* Problem statement *
Find the line with "yellow star [612,124,660,165] -> none". Transcribe it and each later line of the data exactly, up to and including the last.

* Source data *
● ● ●

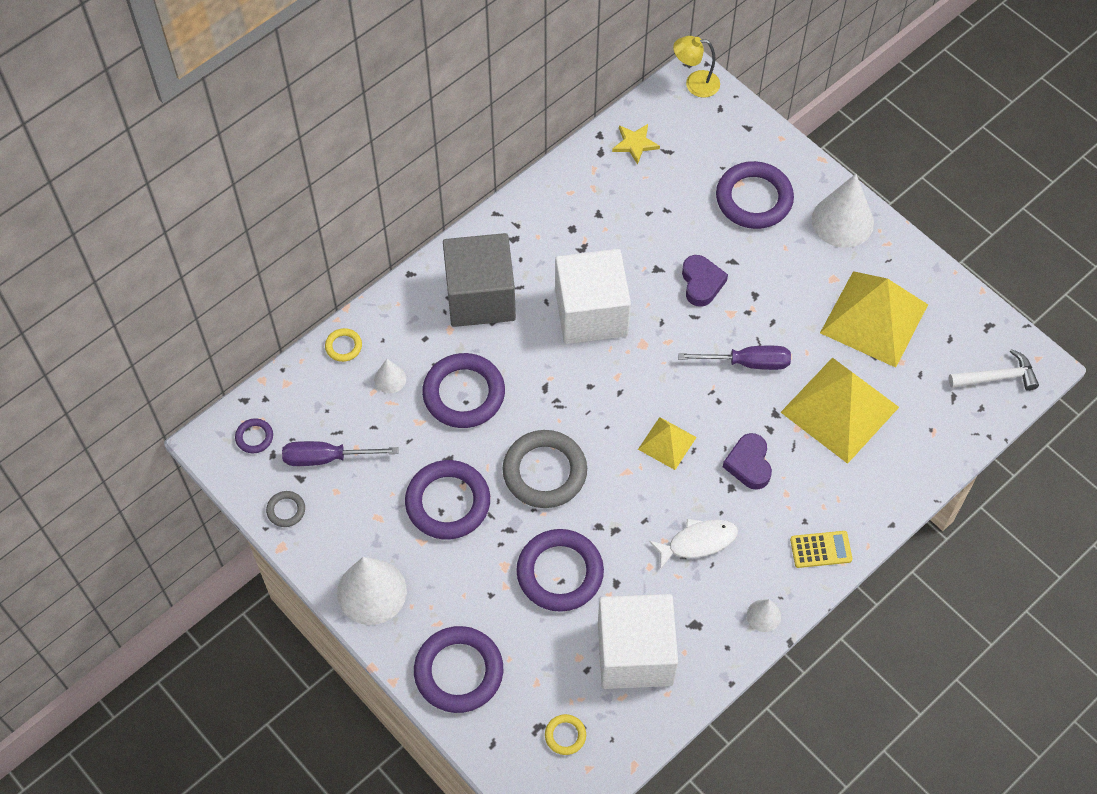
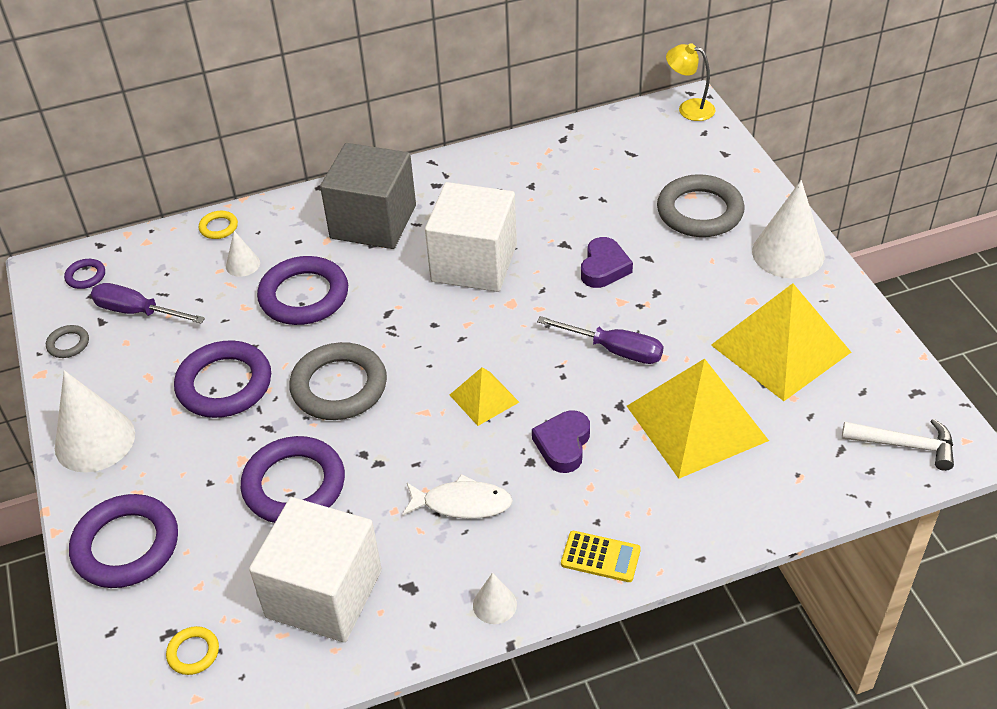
camera: 25 degrees right, 15 degrees down
yellow star [612,124,660,165] -> none
purple ring [716,161,794,229] -> grey ring [657,174,745,237]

● ● ●

* Result *
yellow star [612,124,660,165] -> none
purple ring [716,161,794,229] -> grey ring [657,174,745,237]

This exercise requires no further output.